(Version difference data)
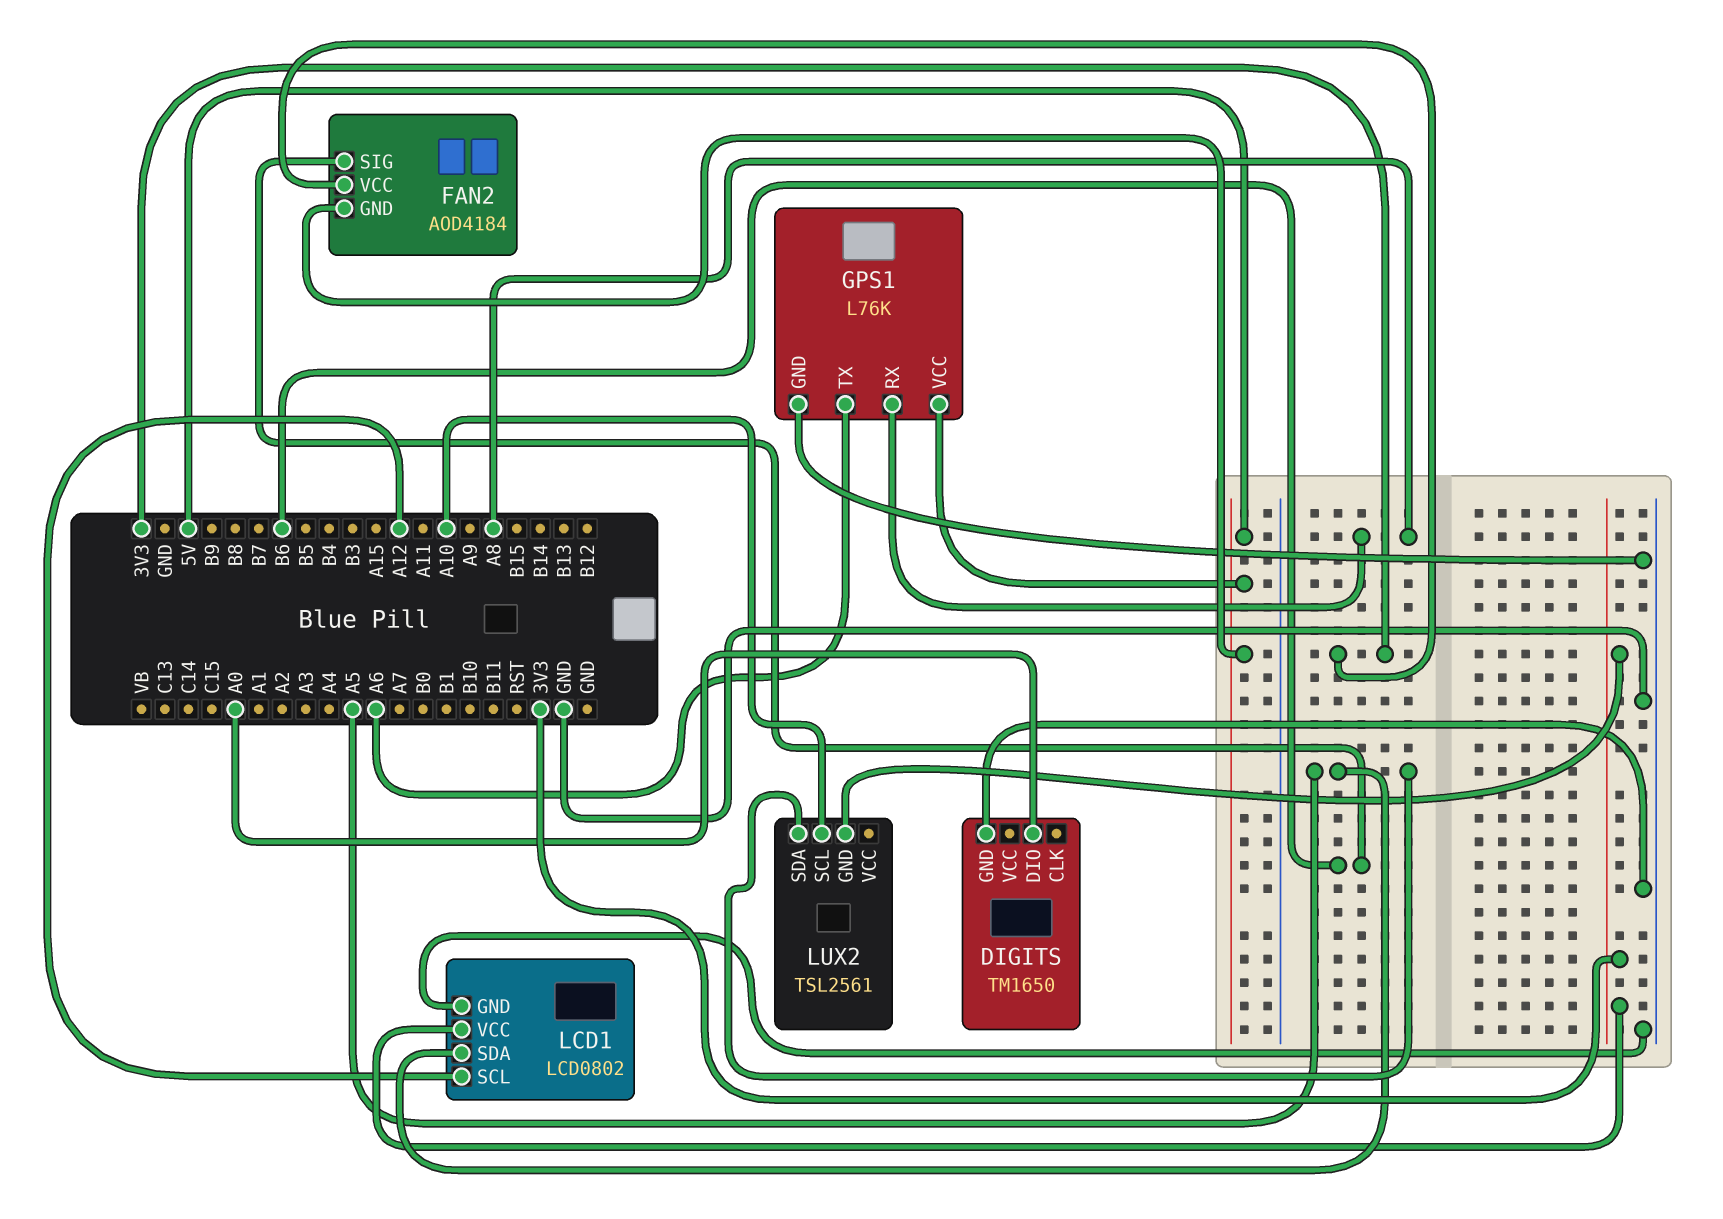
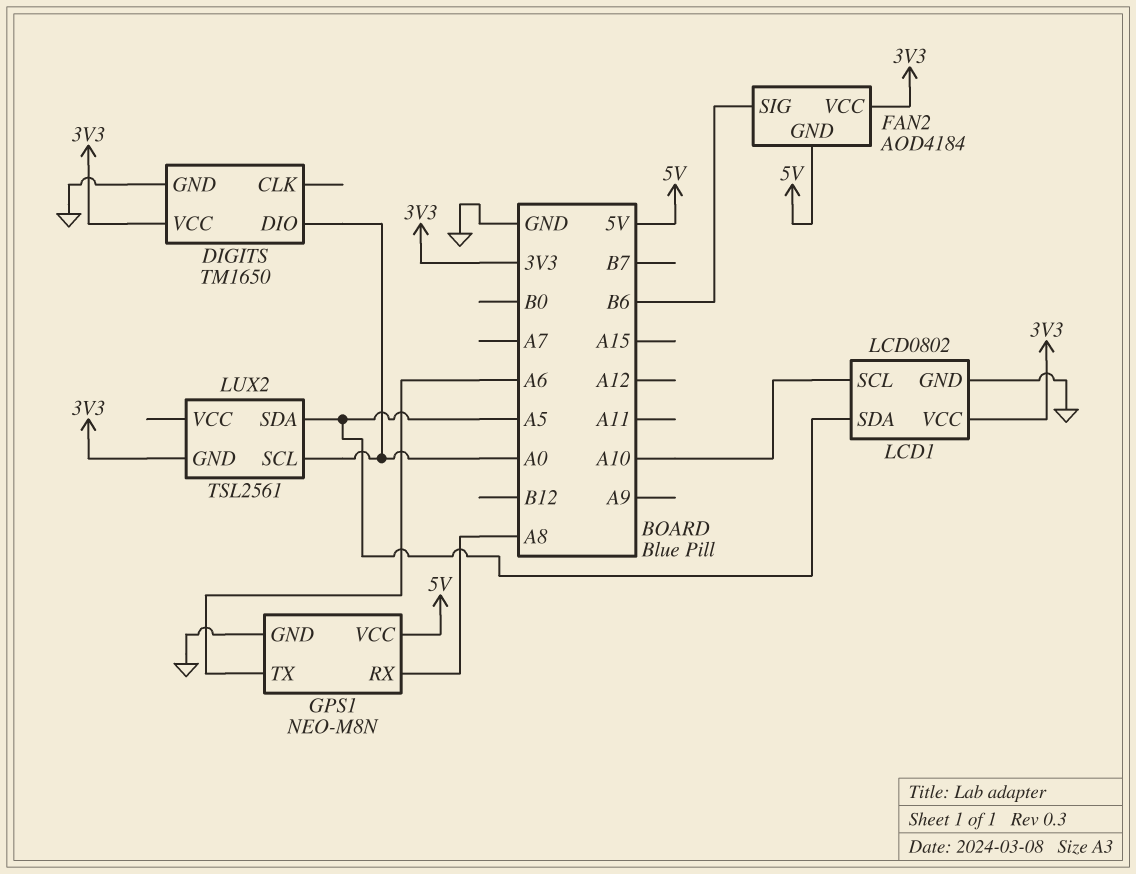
DIGITS pin VCC: none -> 3V3
GPS1: L76K -> NEO-M8N
LCD1 pin SCL: A12 -> A10
LUX2 pin SCL: A10 -> A0

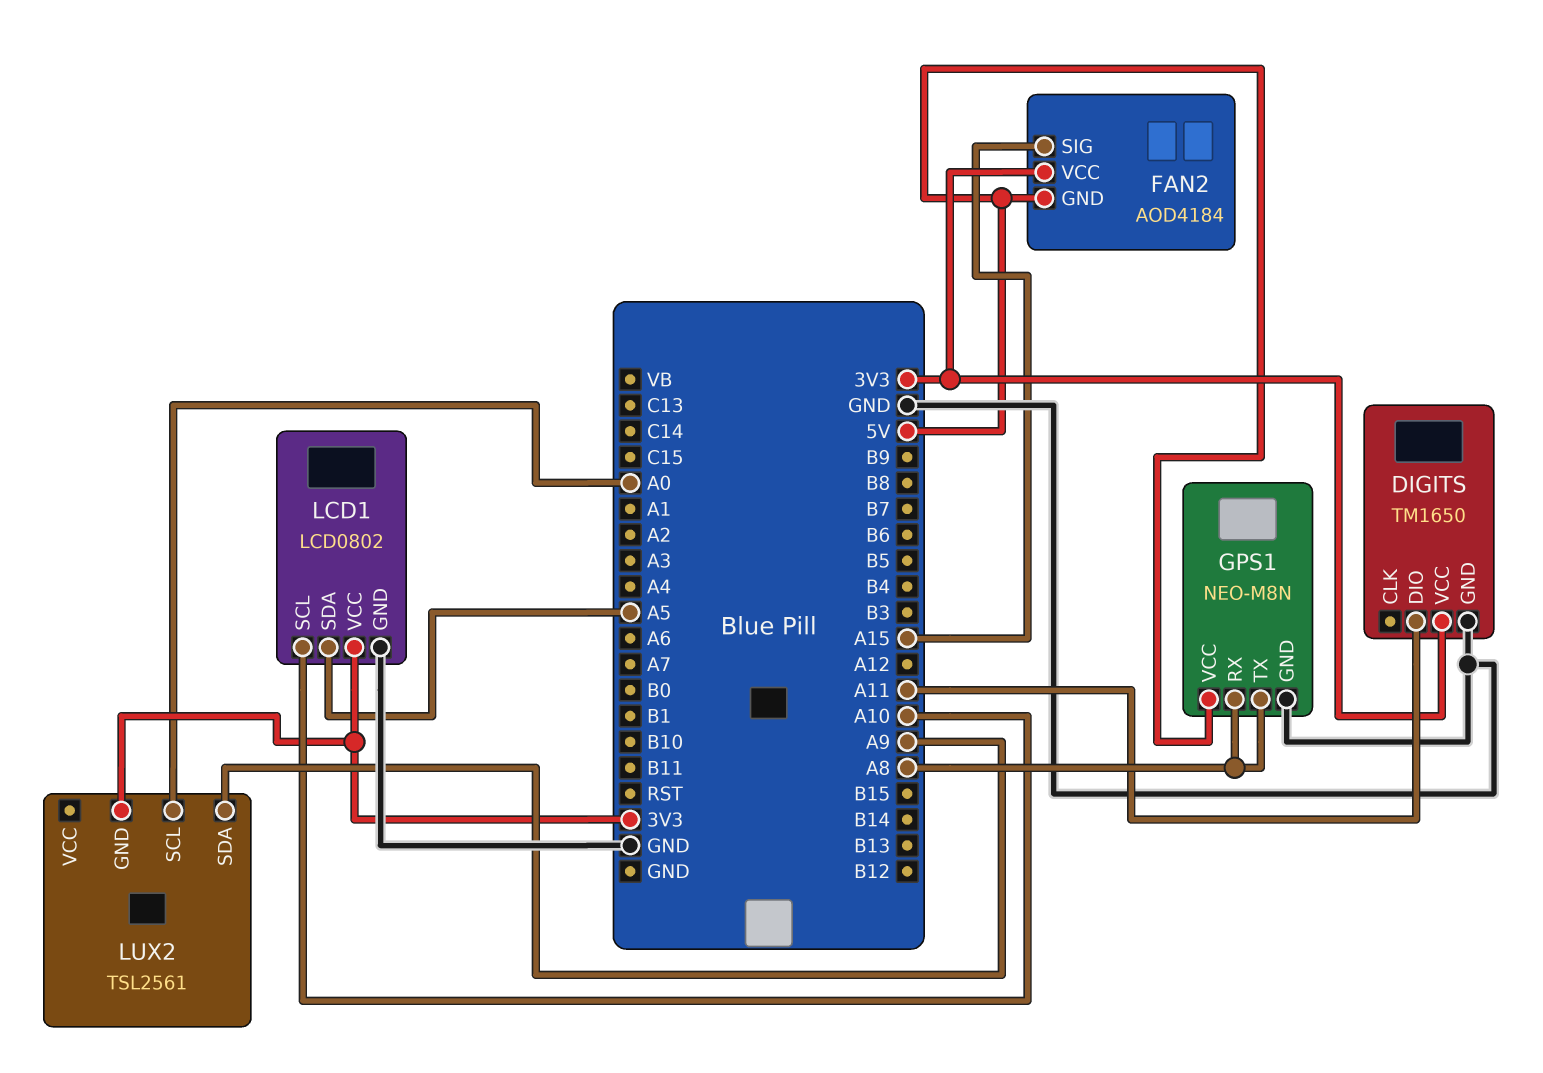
DIGITS pin DIO: A0 -> A11
FAN2 pin SIG: B6 -> A15
GPS1 pin TX: A6 -> A8
LUX2 pin SDA: A5 -> A9

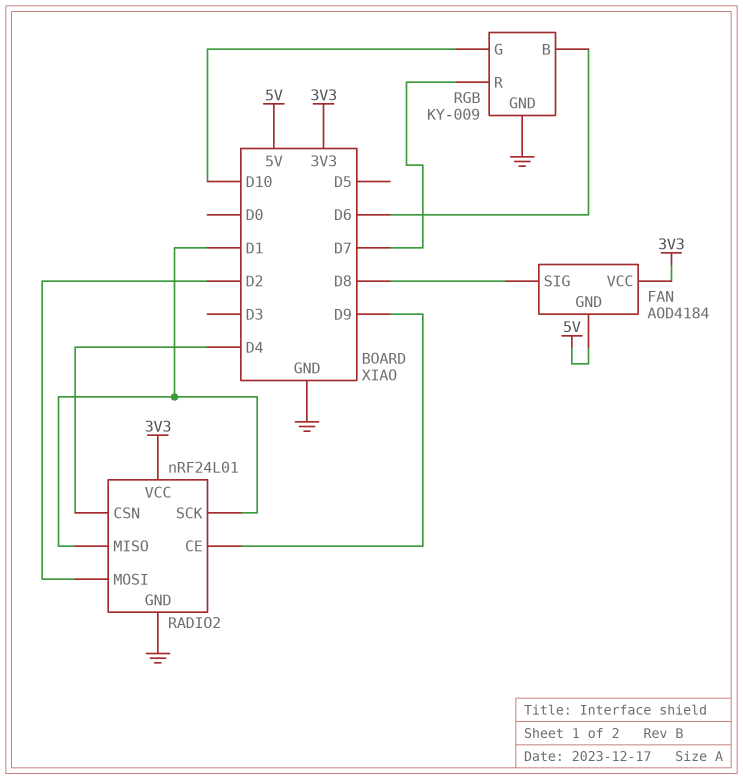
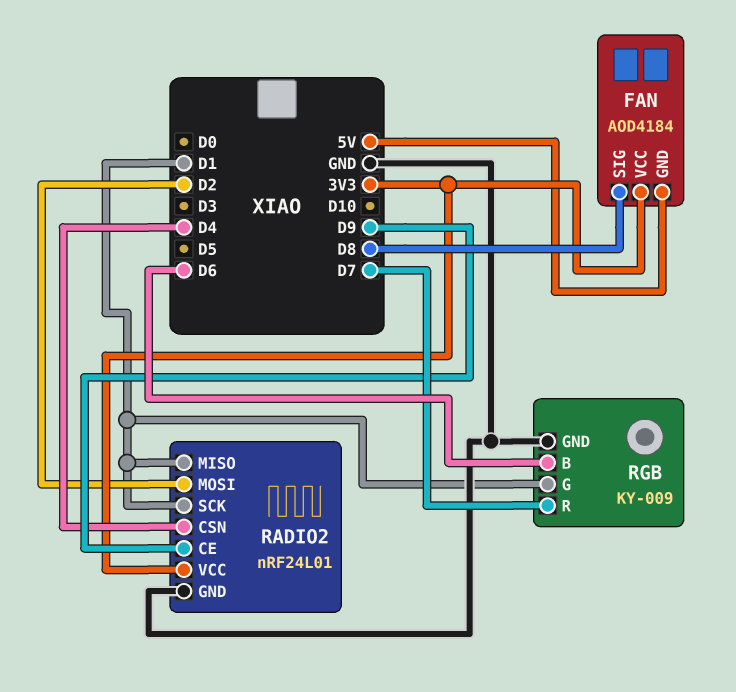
RGB pin G: D10 -> D1

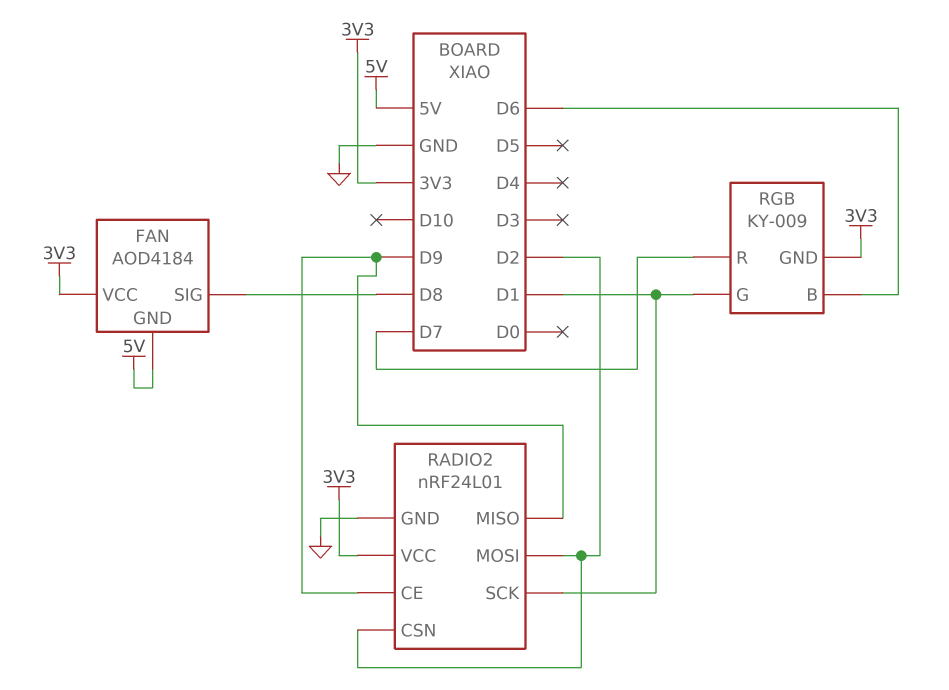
RADIO2 pin CSN: D4 -> D2
RADIO2 pin MISO: D1 -> D9
RGB pin GND: GND -> 3V3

> Work to complete
Only the lines from the one holding "RADIO2 pin CSN: D4 -> D2" to the end of the entries above belong in the answer, each copied exactly.

> Result of the task
RADIO2 pin CSN: D4 -> D2
RADIO2 pin MISO: D1 -> D9
RGB pin GND: GND -> 3V3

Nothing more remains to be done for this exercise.